ABOUT THIS EXERCISE: When you transcribe the listing that follows, keep every line exact and omit the pictures.

MATERIAL FOR THIS EXERCISE:

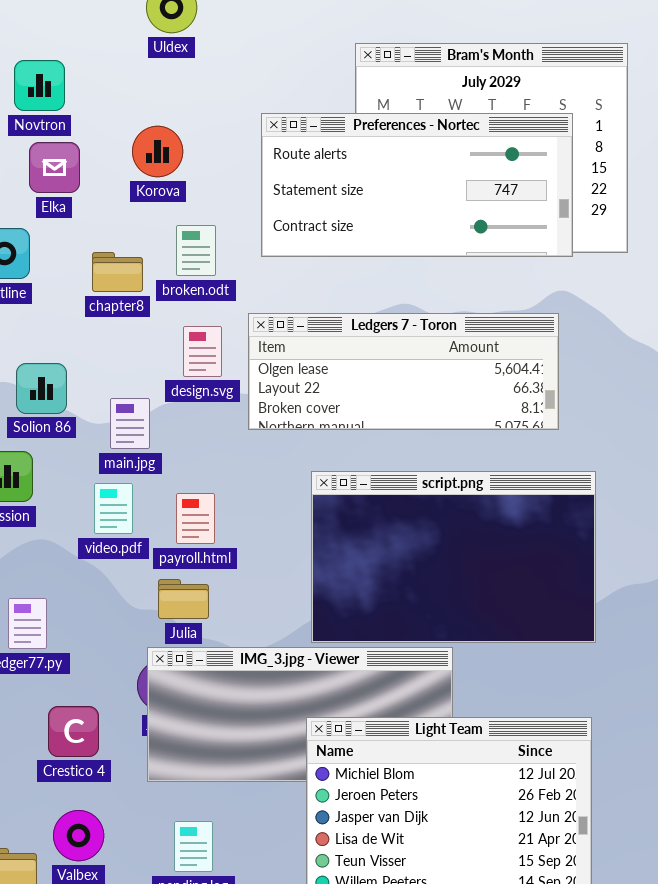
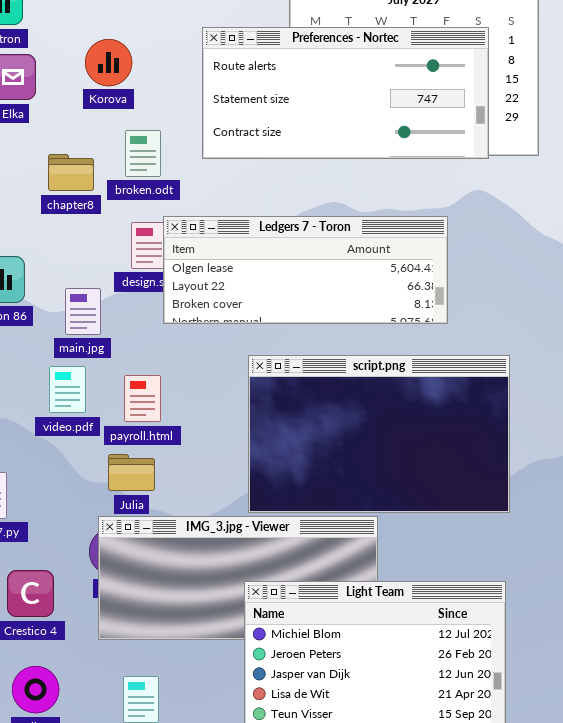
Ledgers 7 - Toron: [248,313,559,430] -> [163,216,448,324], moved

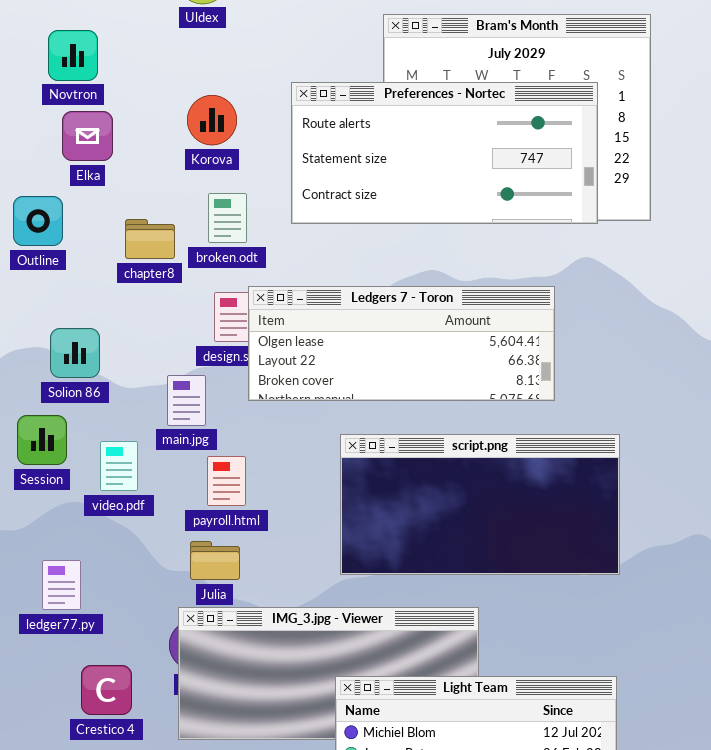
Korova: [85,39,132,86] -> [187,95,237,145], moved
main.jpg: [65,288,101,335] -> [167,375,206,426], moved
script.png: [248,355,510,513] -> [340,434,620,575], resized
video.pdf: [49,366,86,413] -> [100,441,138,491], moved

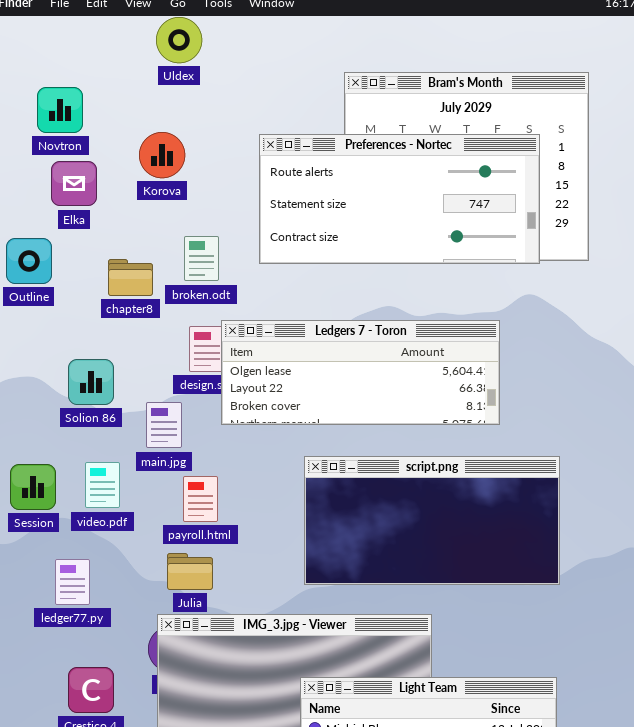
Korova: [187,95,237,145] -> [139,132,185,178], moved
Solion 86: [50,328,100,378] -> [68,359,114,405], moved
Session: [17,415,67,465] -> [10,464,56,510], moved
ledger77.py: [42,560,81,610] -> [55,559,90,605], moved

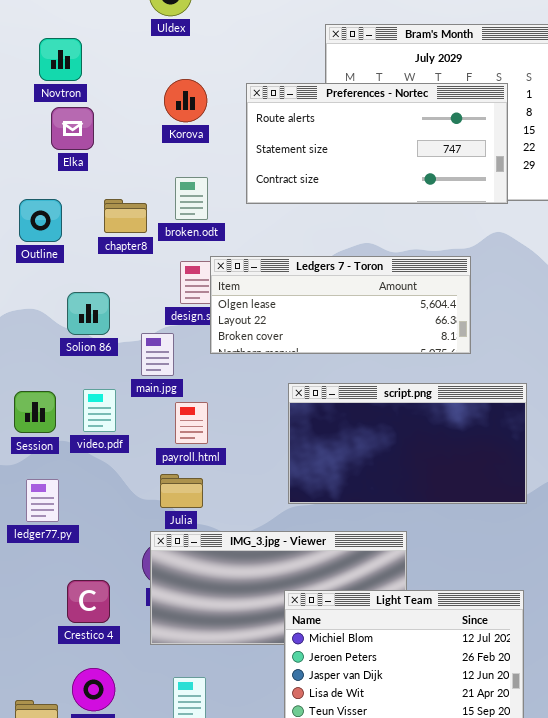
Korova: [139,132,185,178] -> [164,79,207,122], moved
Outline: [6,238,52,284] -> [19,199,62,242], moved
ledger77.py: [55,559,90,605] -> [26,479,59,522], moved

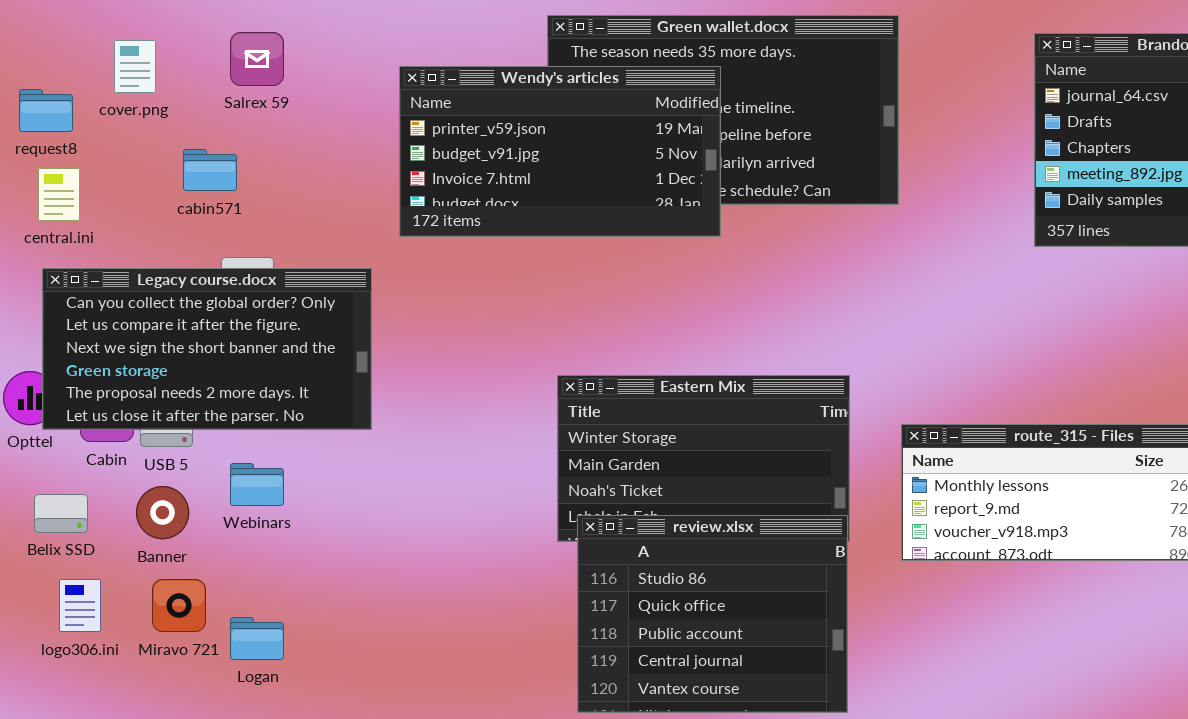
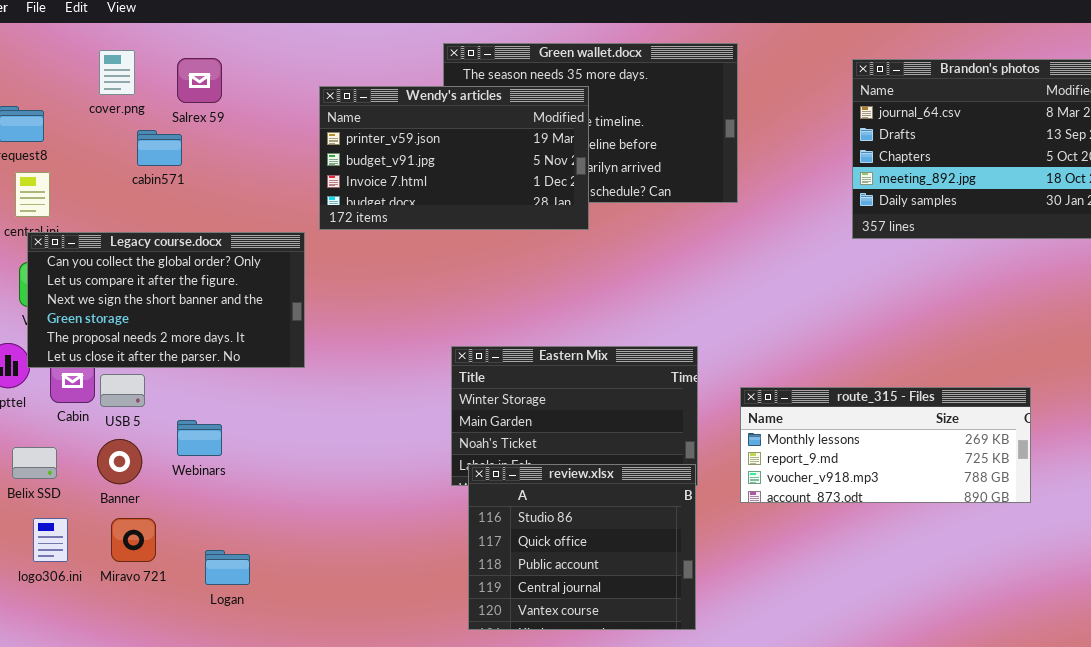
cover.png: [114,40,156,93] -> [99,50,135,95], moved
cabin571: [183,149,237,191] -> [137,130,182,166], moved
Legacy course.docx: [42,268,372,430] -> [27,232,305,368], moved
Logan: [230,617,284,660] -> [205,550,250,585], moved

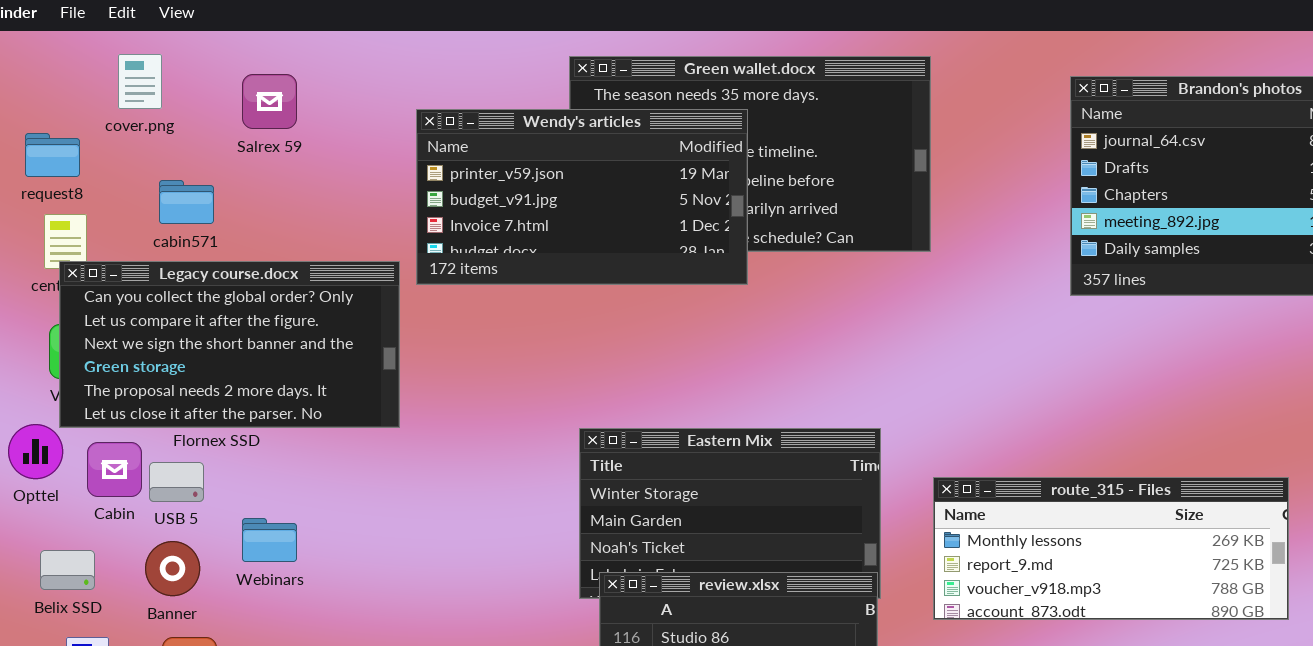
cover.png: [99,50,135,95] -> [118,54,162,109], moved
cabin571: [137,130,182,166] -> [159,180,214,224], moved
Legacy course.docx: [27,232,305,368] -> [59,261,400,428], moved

PROBLEM SOLUTION:
Ledgers 7 - Toron: [248,313,559,430] -> [163,216,448,324], moved

Korova: [85,39,132,86] -> [187,95,237,145], moved
main.jpg: [65,288,101,335] -> [167,375,206,426], moved
script.png: [248,355,510,513] -> [340,434,620,575], resized
video.pdf: [49,366,86,413] -> [100,441,138,491], moved

Korova: [187,95,237,145] -> [139,132,185,178], moved
Solion 86: [50,328,100,378] -> [68,359,114,405], moved
Session: [17,415,67,465] -> [10,464,56,510], moved
ledger77.py: [42,560,81,610] -> [55,559,90,605], moved

Korova: [139,132,185,178] -> [164,79,207,122], moved
Outline: [6,238,52,284] -> [19,199,62,242], moved
ledger77.py: [55,559,90,605] -> [26,479,59,522], moved

cover.png: [114,40,156,93] -> [99,50,135,95], moved
cabin571: [183,149,237,191] -> [137,130,182,166], moved
Legacy course.docx: [42,268,372,430] -> [27,232,305,368], moved
Logan: [230,617,284,660] -> [205,550,250,585], moved

cover.png: [99,50,135,95] -> [118,54,162,109], moved
cabin571: [137,130,182,166] -> [159,180,214,224], moved
Legacy course.docx: [27,232,305,368] -> [59,261,400,428], moved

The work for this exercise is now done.